What lines below hold the string "change"? Copy them all.

### Supplied material:
◆ ◆ ◆ ◆ ◆ ◆ ◆

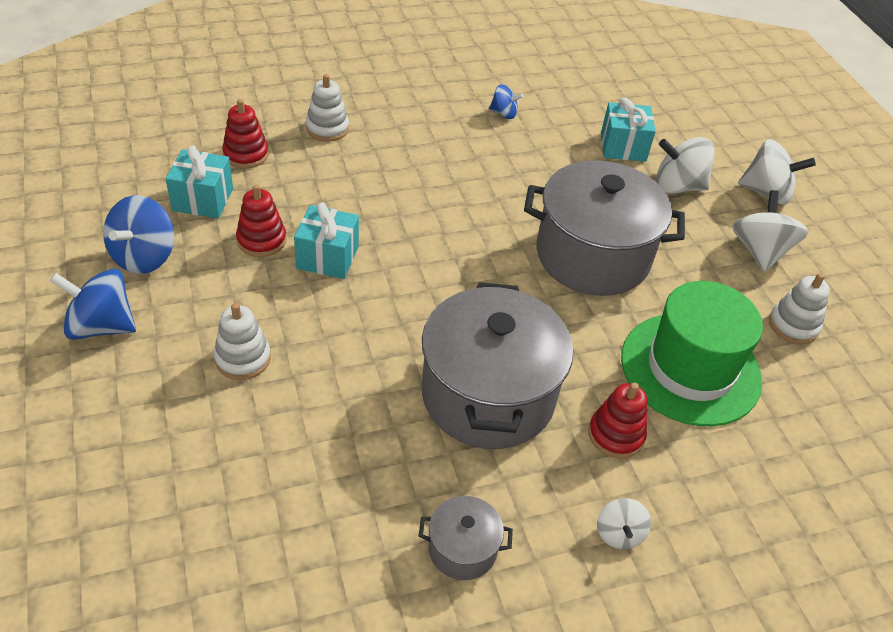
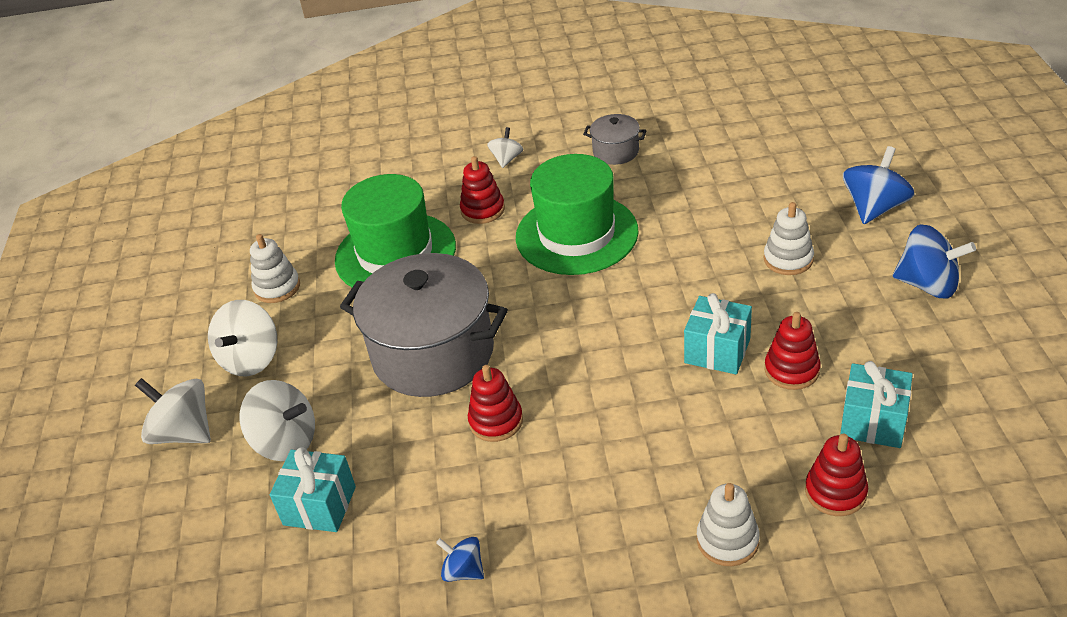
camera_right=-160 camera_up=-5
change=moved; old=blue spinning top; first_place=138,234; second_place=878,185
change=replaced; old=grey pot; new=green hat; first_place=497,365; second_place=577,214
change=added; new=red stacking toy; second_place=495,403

◆ ◆ ◆ ◆ ◆ ◆ ◆

### Response below:
change=moved; old=blue spinning top; first_place=138,234; second_place=878,185
change=replaced; old=grey pot; new=green hat; first_place=497,365; second_place=577,214
change=added; new=red stacking toy; second_place=495,403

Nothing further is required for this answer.